Exercise objective:
In the material below, find each line holding the string "brown" and copy it.

Provided information:
════════════════════

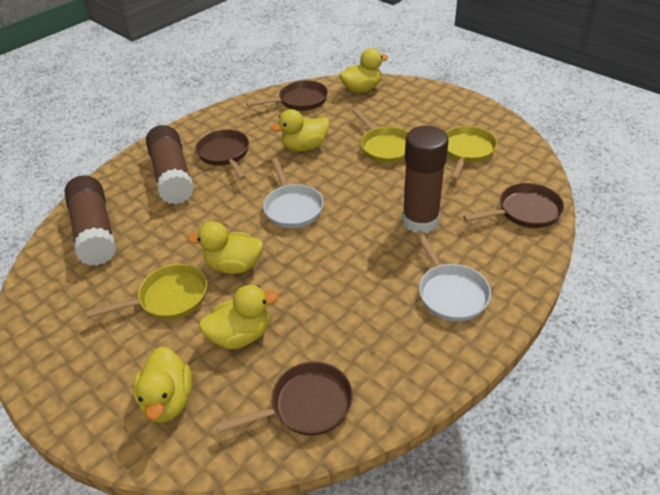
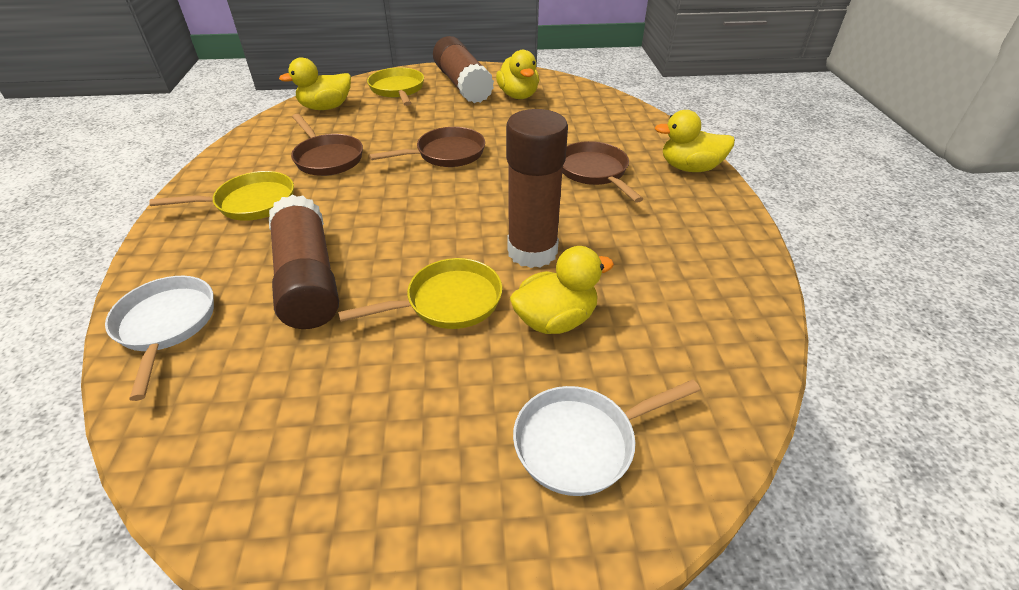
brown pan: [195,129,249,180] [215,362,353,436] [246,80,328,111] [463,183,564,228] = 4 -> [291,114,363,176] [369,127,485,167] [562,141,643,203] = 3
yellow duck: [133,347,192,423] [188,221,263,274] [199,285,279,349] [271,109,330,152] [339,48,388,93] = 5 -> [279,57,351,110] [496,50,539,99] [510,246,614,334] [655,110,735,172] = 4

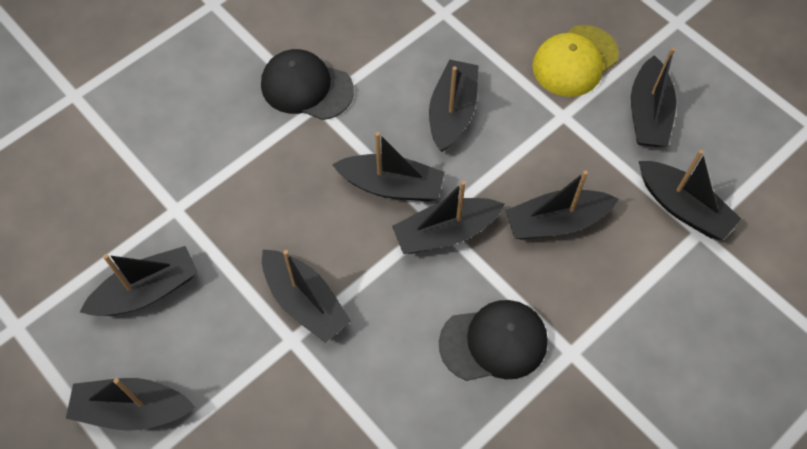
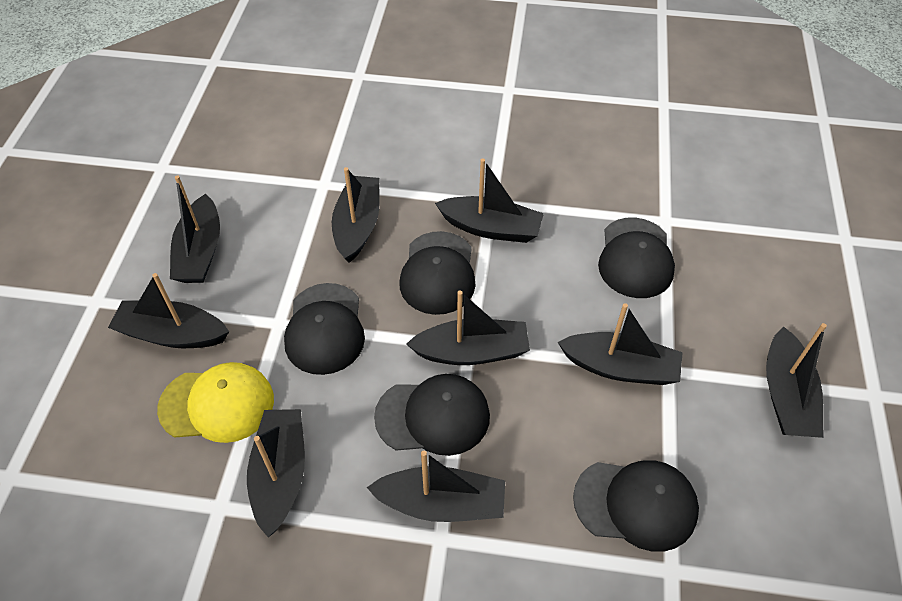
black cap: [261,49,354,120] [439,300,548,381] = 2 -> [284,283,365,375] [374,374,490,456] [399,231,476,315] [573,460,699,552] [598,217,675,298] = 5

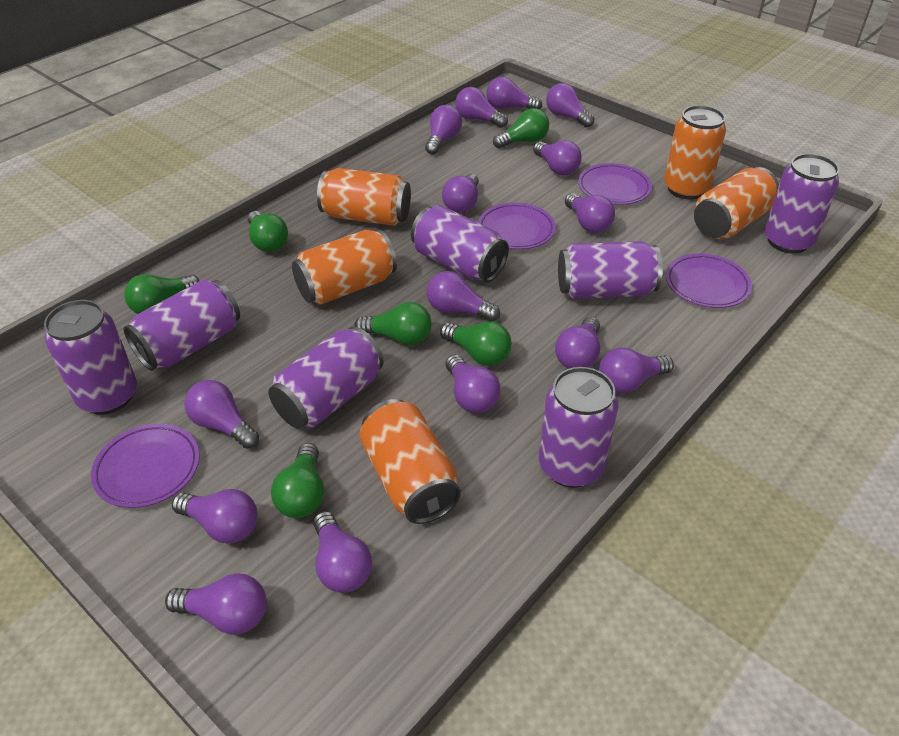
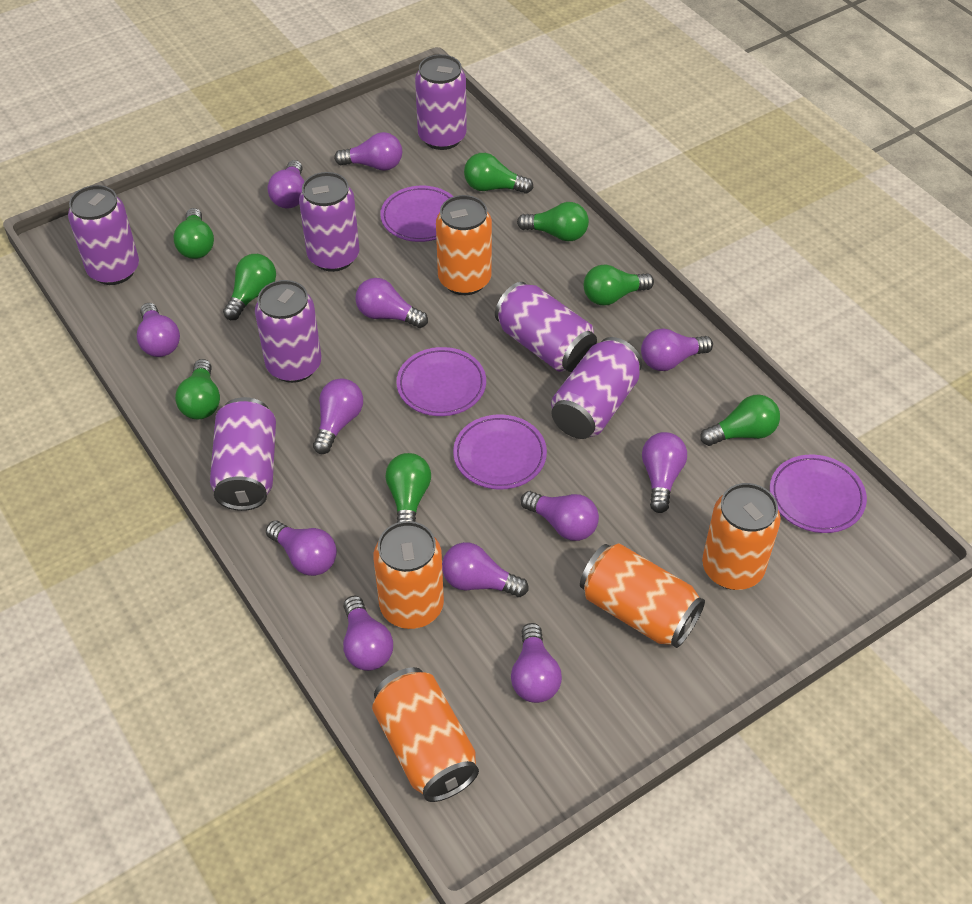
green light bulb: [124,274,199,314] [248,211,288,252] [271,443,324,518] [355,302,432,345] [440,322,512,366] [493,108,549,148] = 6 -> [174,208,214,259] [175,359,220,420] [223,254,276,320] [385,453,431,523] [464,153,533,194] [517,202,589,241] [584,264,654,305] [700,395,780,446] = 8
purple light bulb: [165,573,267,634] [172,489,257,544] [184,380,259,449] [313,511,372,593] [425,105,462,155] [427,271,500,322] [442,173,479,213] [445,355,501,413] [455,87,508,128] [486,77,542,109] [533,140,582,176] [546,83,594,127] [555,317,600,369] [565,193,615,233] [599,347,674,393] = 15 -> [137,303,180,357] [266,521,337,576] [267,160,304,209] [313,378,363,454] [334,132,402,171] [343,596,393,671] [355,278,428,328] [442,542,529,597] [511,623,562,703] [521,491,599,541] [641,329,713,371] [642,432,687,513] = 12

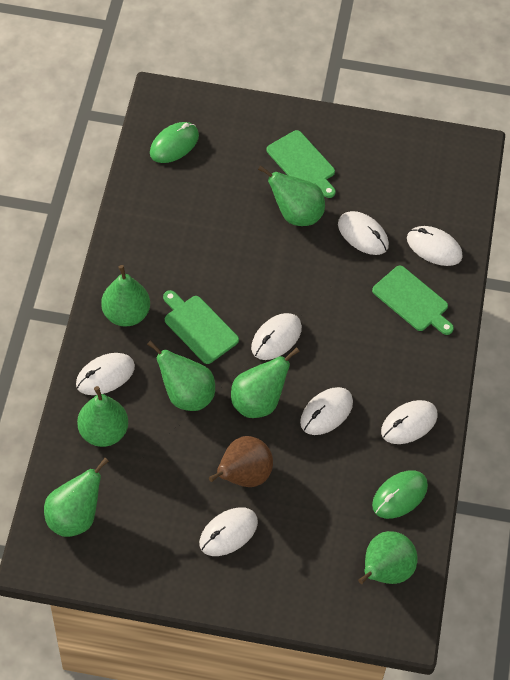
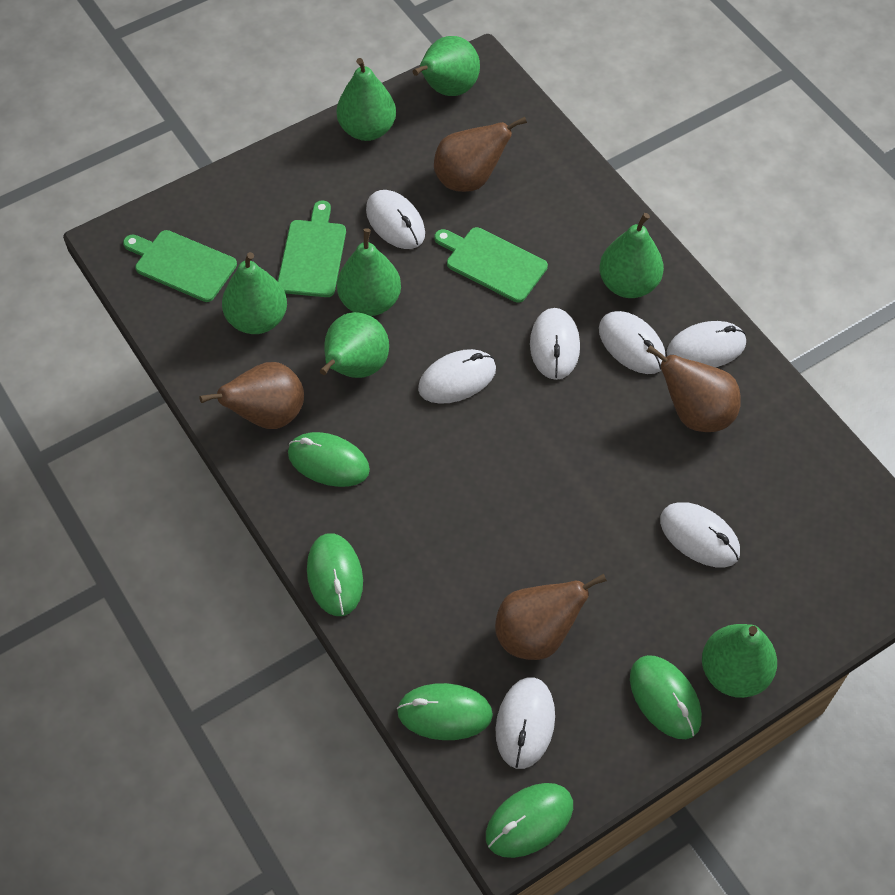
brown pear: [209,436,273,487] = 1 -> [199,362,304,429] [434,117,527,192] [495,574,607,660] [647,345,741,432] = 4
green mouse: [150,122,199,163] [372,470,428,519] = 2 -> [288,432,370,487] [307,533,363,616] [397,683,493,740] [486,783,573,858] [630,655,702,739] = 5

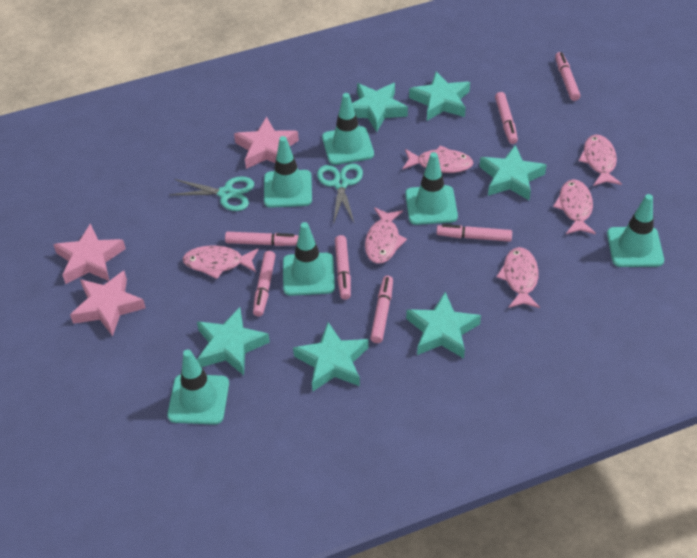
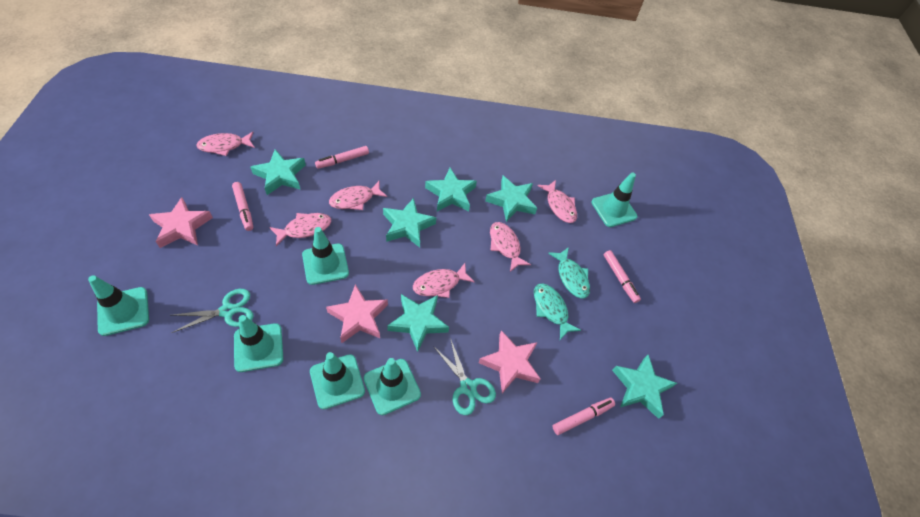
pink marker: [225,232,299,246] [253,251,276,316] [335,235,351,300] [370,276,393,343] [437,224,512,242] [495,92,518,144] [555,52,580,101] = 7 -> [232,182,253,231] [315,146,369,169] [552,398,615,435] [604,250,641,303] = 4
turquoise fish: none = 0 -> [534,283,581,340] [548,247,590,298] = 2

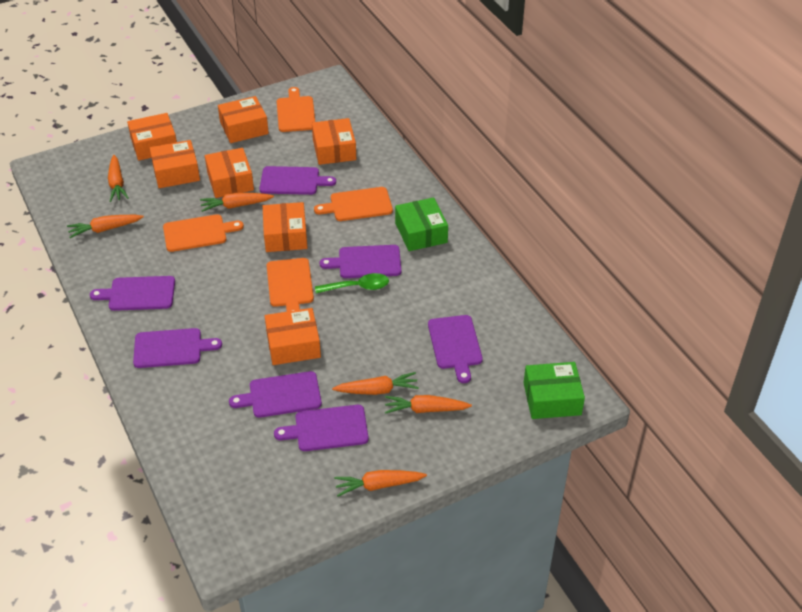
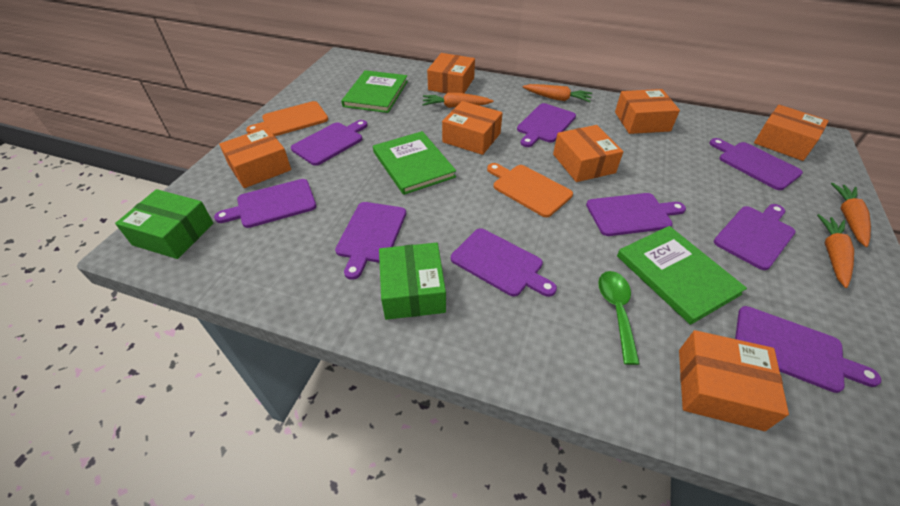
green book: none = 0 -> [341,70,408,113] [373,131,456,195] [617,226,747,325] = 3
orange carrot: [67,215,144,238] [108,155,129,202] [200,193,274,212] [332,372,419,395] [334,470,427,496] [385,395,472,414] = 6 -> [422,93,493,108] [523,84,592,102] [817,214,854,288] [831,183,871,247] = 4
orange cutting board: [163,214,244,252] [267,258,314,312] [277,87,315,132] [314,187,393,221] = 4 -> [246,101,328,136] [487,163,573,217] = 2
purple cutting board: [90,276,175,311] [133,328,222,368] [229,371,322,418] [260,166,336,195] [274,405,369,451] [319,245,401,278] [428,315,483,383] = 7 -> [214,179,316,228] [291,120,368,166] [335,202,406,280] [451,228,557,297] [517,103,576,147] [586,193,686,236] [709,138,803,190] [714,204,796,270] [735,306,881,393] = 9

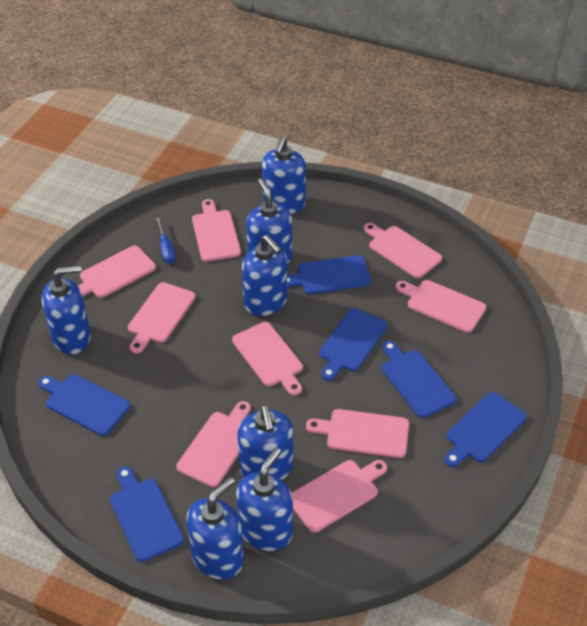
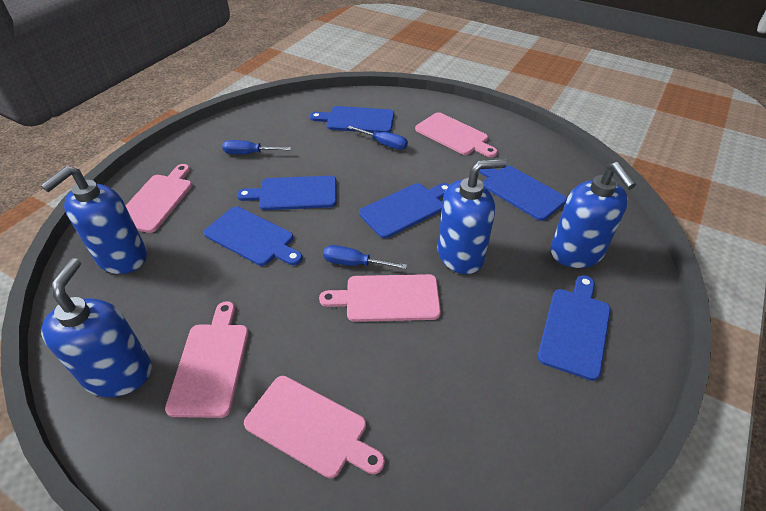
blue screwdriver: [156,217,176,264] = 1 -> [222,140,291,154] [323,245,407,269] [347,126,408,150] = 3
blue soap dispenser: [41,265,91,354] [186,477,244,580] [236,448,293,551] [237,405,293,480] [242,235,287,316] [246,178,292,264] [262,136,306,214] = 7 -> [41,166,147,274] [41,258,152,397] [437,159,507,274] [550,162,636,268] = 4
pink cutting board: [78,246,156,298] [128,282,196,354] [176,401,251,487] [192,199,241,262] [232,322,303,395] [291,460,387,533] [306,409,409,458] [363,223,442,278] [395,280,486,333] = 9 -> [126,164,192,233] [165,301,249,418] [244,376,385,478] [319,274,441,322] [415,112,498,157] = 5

════════════════════

Output of the exercise:
brown pan: [195,129,249,180] [215,362,353,436] [246,80,328,111] [463,183,564,228] = 4 -> [291,114,363,176] [369,127,485,167] [562,141,643,203] = 3
brown pear: [209,436,273,487] = 1 -> [199,362,304,429] [434,117,527,192] [495,574,607,660] [647,345,741,432] = 4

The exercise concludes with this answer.